-- WHAT YOU ARE ASKED TO DO --
Only lines containing the word "marron" are needed; pull them out of the material.

-- RECORDS FOR THE TASK --
━━━━━━━━━━━━━━━━

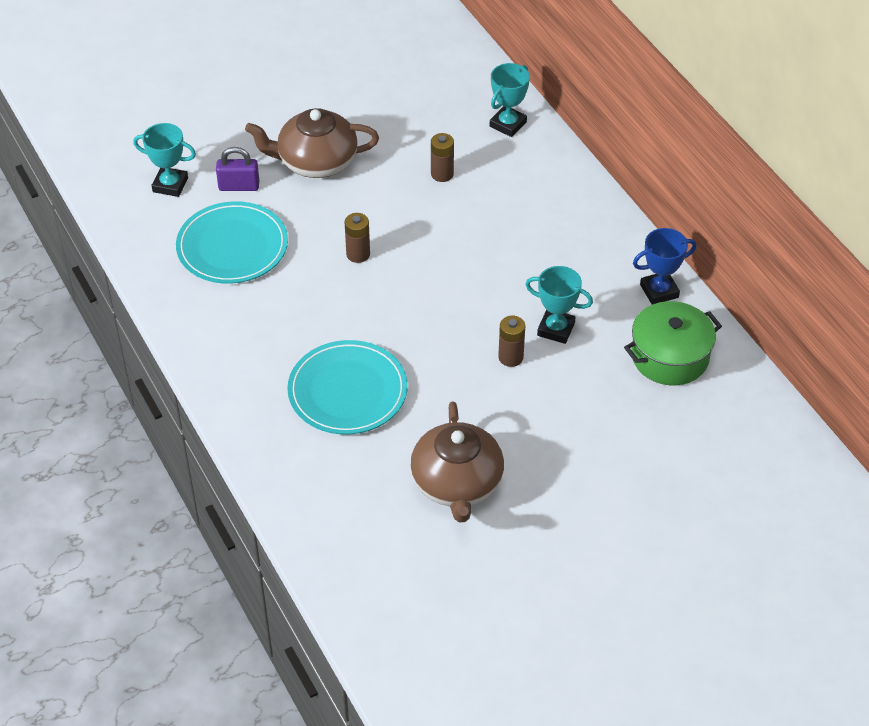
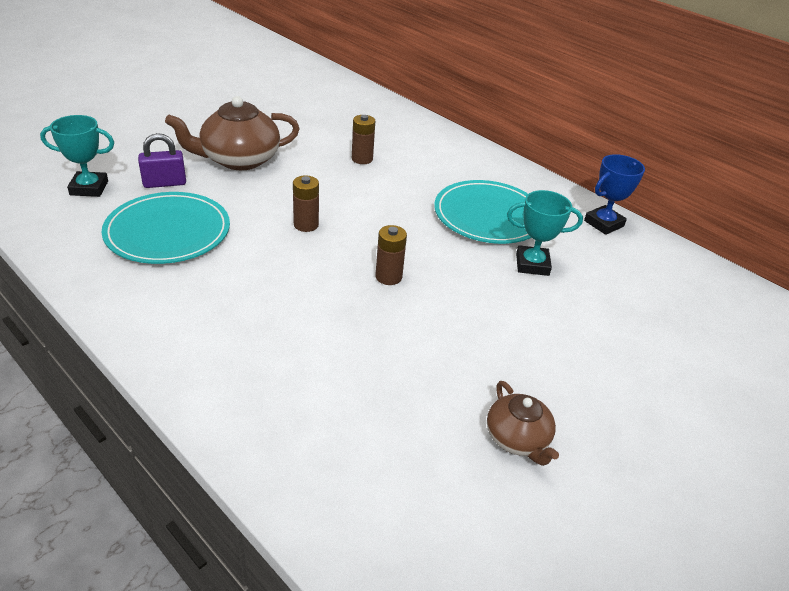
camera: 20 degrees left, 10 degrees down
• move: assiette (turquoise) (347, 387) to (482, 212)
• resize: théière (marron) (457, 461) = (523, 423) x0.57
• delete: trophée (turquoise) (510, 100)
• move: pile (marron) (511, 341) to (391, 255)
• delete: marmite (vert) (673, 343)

━━━━━━━━━━━━━━━━

-- SOLUTION FOR THIS PROBLEM --
• resize: théière (marron) (457, 461) = (523, 423) x0.57
• move: pile (marron) (511, 341) to (391, 255)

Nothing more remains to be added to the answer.